-- Material provided --

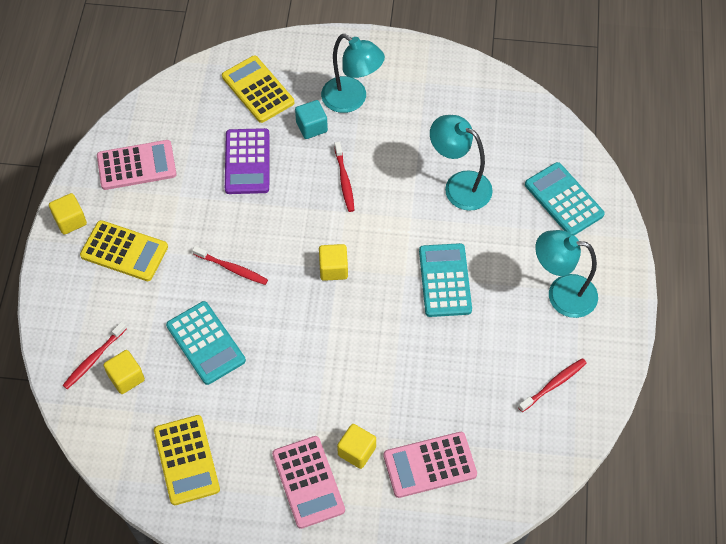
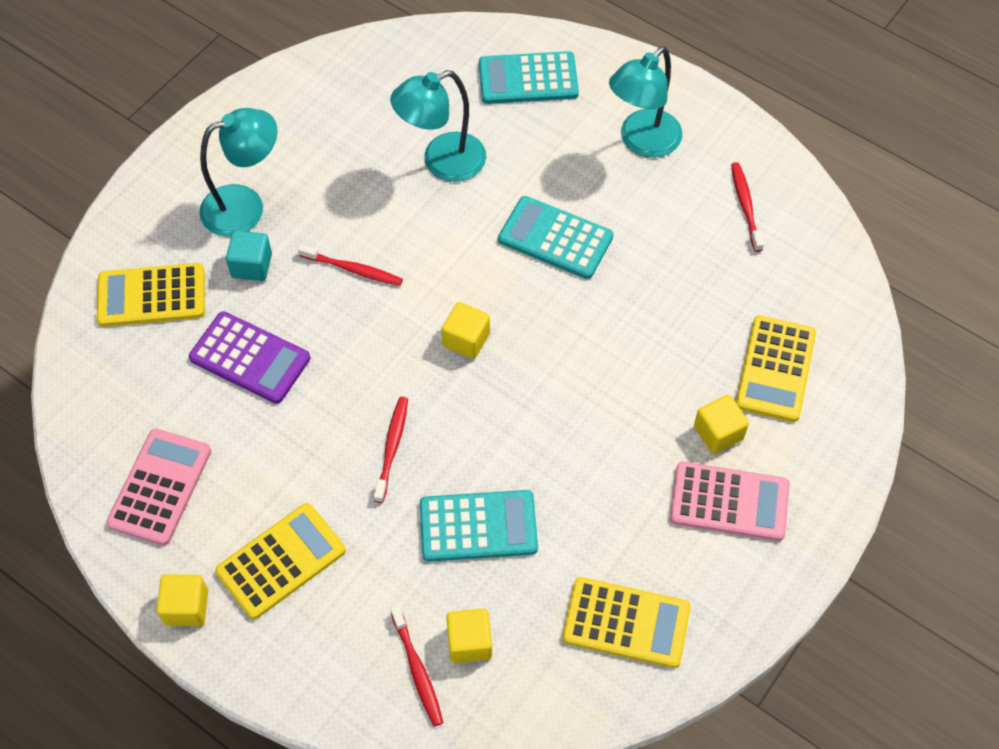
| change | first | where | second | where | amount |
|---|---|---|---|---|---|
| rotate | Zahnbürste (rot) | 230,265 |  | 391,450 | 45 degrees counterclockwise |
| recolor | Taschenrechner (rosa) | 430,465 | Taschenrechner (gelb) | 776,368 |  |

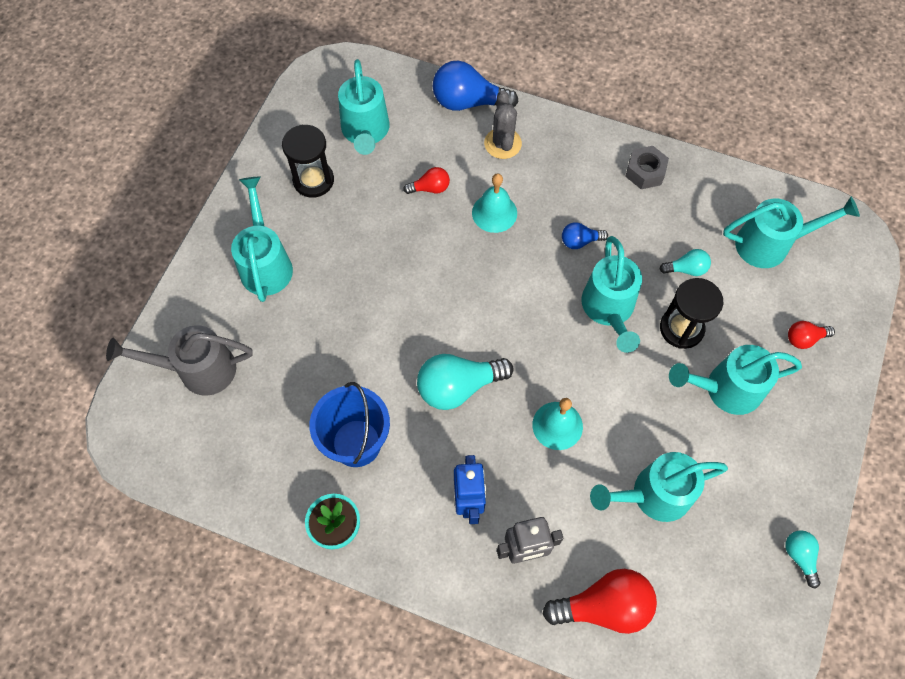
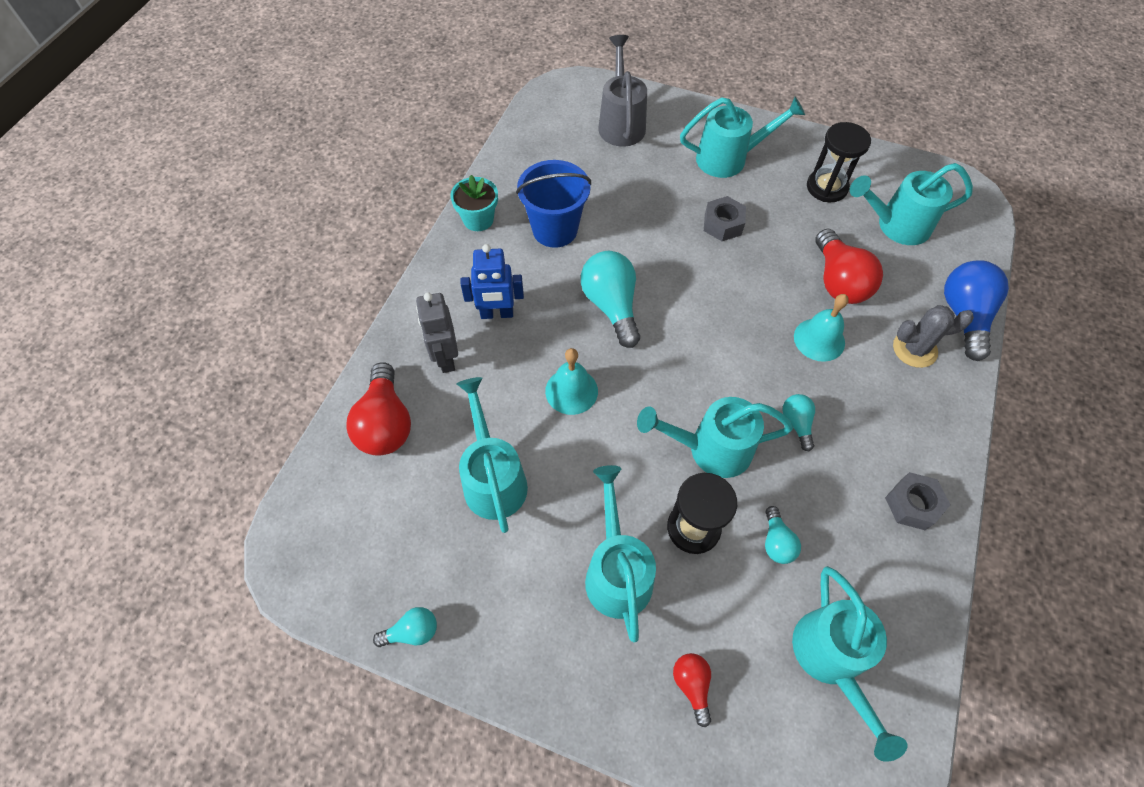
| change | first | where | second | where | amount |
|---|---|---|---|---|---|
| resize | Glühbirne (rot) | 426,180 |  | 849,266 | x1.91 |
| recolor | Glühbirne (blau) | 585,235 | Glühbirne (türkis) | 798,422 |  |
| insert |  |  | Sechskantmutter (grau) | 725,218 |  |

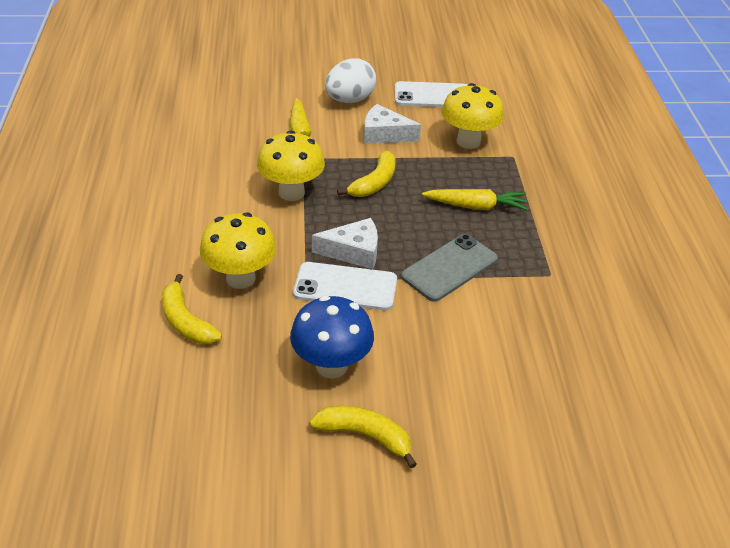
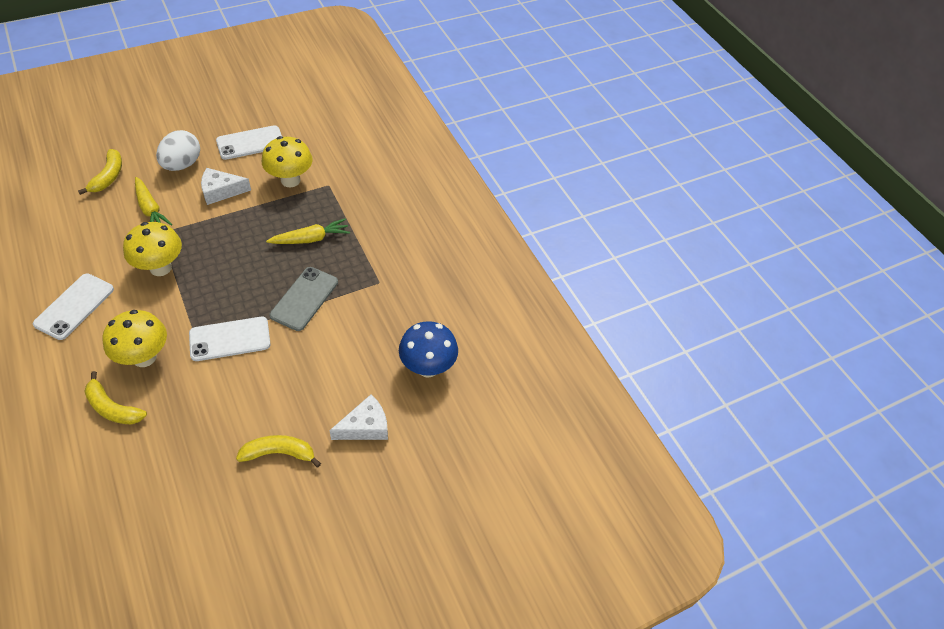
| change | first | where | second | where | amount |
|---|---|---|---|---|---|
| move | Pilz (blau) | 332,337 |  | 428,349 |  |
| move | Käse (weiß) | 345,243 |  | 358,417 |  |
| move | Banane (gelb) | 366,174 |  | 100,172 |  |
| insert |  |  | Handy (weiß) | 73,307 |  |

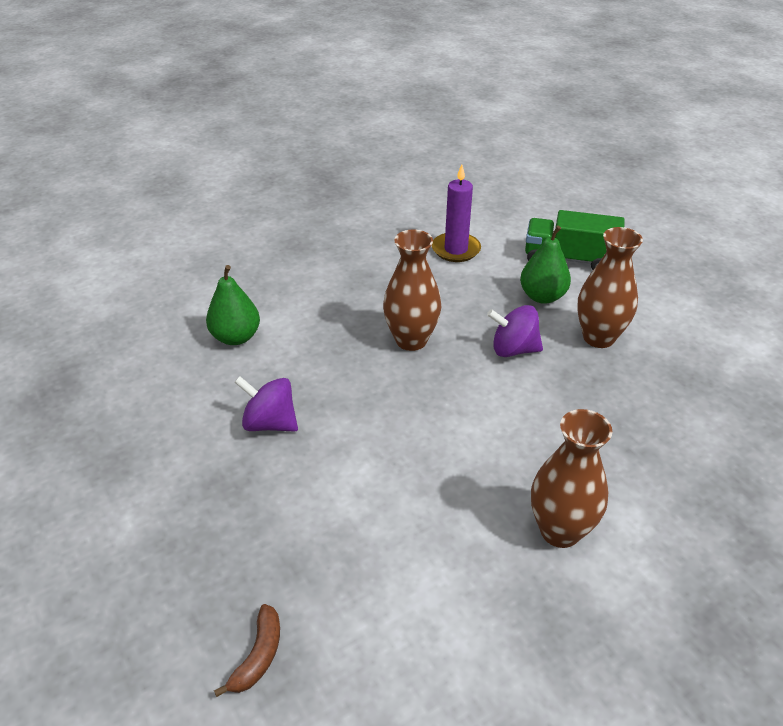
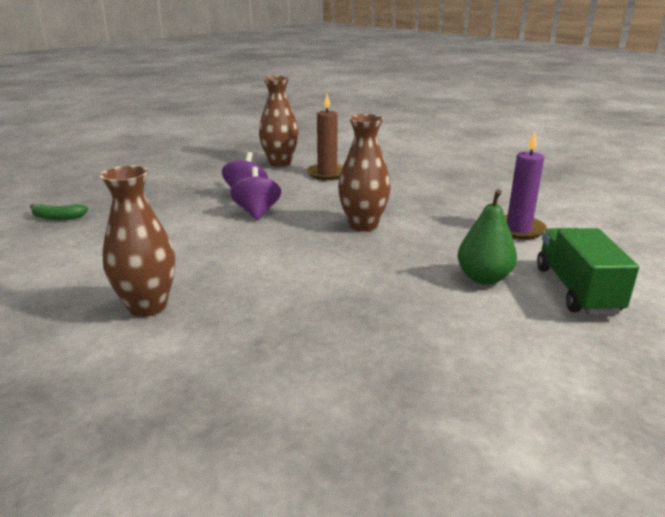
| change | first | where | second | where | amount |
|---|---|---|---|---|---|
| replace | Birne (grün) | 233,305 | Kerze (braun) | 325,137 |  |
| recolor | Banane (braun) | 247,650 | Banane (grün) | 59,212 |  |
| move | Kreisel (lila) | 515,331 |  | 255,193 |  |
| move | Vase (braun) | 610,287 |  | 279,121 |  |

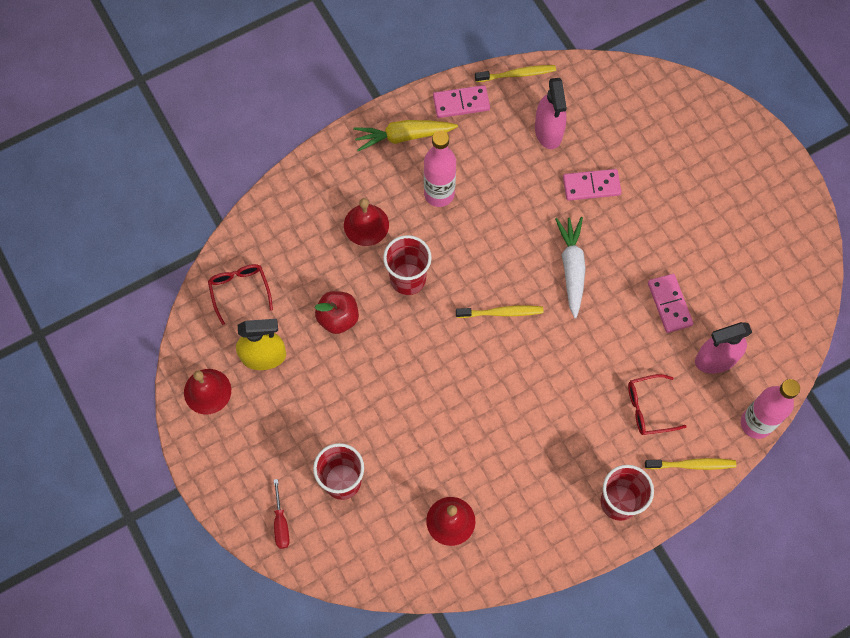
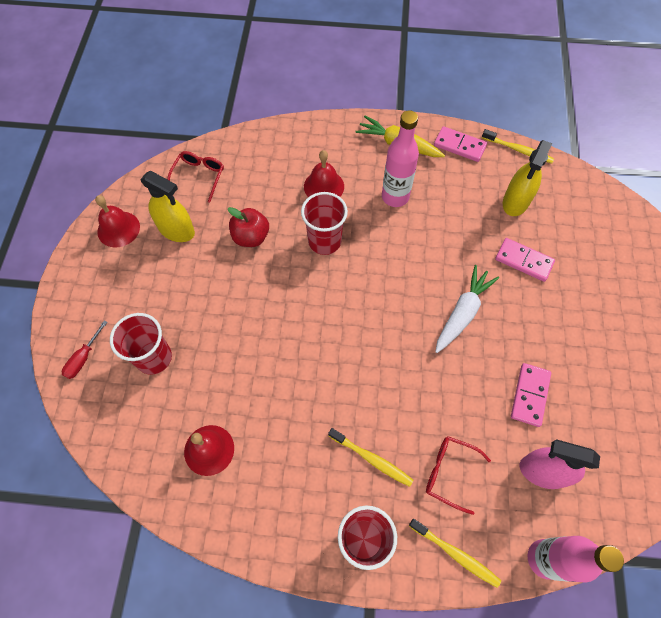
| change | first | where | second | where | amount |
|---|---|---|---|---|---|
| move | Zahnbürste (gelb) | 499,312 |  | 371,457 |  |
| recolor | Sprühflasche (rosa) | 551,113 | Sprühflasche (gelb) | 527,178 |  |

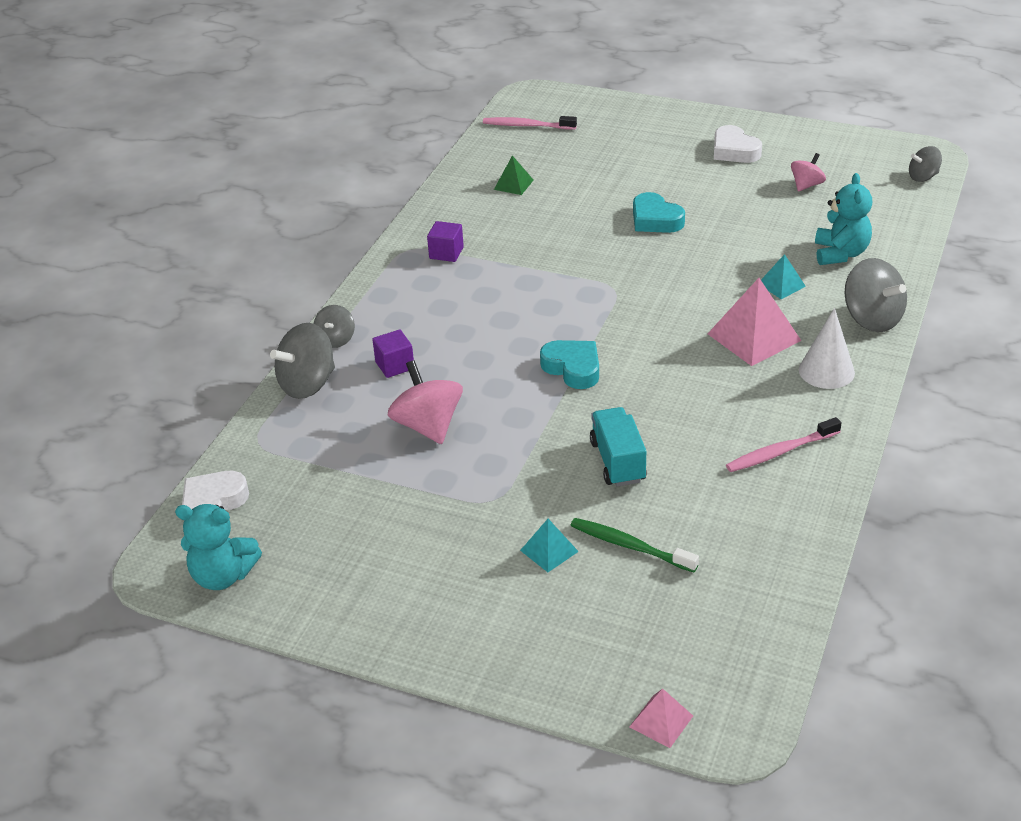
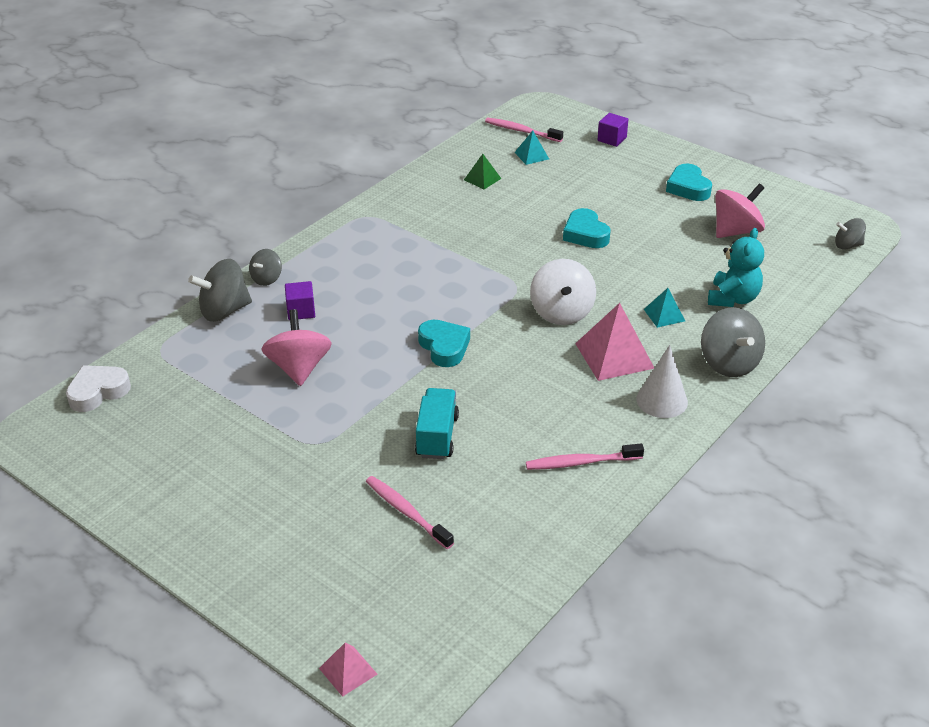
| change | first | where | second | where | amount |
|---|---|---|---|---|---|
| delete | Teddybär (türkis) | 218,547 |  |  |  |
| move | Kubus (lila) | 445,241 |  | 613,130 |  |
| move | Pyramide (türkis) | 549,545 |  | 531,148 |  |
| recolor | Zahnbürste (grün) | 634,545 | Zahnbürste (rosa) | 410,512 |  |
| recolor | Herz (weiß) | 738,144 | Herz (türkis) | 689,182 |  |
| resize | Kreisel (rosa) | 808,172 |  | 740,211 | x1.71 |
| insert |  |  | Kreisel (weiß) | 563,292 |  |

-- Task statement --
Leave the pictures out and print the records above exactly as they stand.

-- Result of this task --
| change | first | where | second | where | amount |
|---|---|---|---|---|---|
| rotate | Zahnbürste (rot) | 230,265 |  | 391,450 | 45 degrees counterclockwise |
| recolor | Taschenrechner (rosa) | 430,465 | Taschenrechner (gelb) | 776,368 |  |

| change | first | where | second | where | amount |
|---|---|---|---|---|---|
| resize | Glühbirne (rot) | 426,180 |  | 849,266 | x1.91 |
| recolor | Glühbirne (blau) | 585,235 | Glühbirne (türkis) | 798,422 |  |
| insert |  |  | Sechskantmutter (grau) | 725,218 |  |

| change | first | where | second | where | amount |
|---|---|---|---|---|---|
| move | Pilz (blau) | 332,337 |  | 428,349 |  |
| move | Käse (weiß) | 345,243 |  | 358,417 |  |
| move | Banane (gelb) | 366,174 |  | 100,172 |  |
| insert |  |  | Handy (weiß) | 73,307 |  |

| change | first | where | second | where | amount |
|---|---|---|---|---|---|
| replace | Birne (grün) | 233,305 | Kerze (braun) | 325,137 |  |
| recolor | Banane (braun) | 247,650 | Banane (grün) | 59,212 |  |
| move | Kreisel (lila) | 515,331 |  | 255,193 |  |
| move | Vase (braun) | 610,287 |  | 279,121 |  |

| change | first | where | second | where | amount |
|---|---|---|---|---|---|
| move | Zahnbürste (gelb) | 499,312 |  | 371,457 |  |
| recolor | Sprühflasche (rosa) | 551,113 | Sprühflasche (gelb) | 527,178 |  |

| change | first | where | second | where | amount |
|---|---|---|---|---|---|
| delete | Teddybär (türkis) | 218,547 |  |  |  |
| move | Kubus (lila) | 445,241 |  | 613,130 |  |
| move | Pyramide (türkis) | 549,545 |  | 531,148 |  |
| recolor | Zahnbürste (grün) | 634,545 | Zahnbürste (rosa) | 410,512 |  |
| recolor | Herz (weiß) | 738,144 | Herz (türkis) | 689,182 |  |
| resize | Kreisel (rosa) | 808,172 |  | 740,211 | x1.71 |
| insert |  |  | Kreisel (weiß) | 563,292 |  |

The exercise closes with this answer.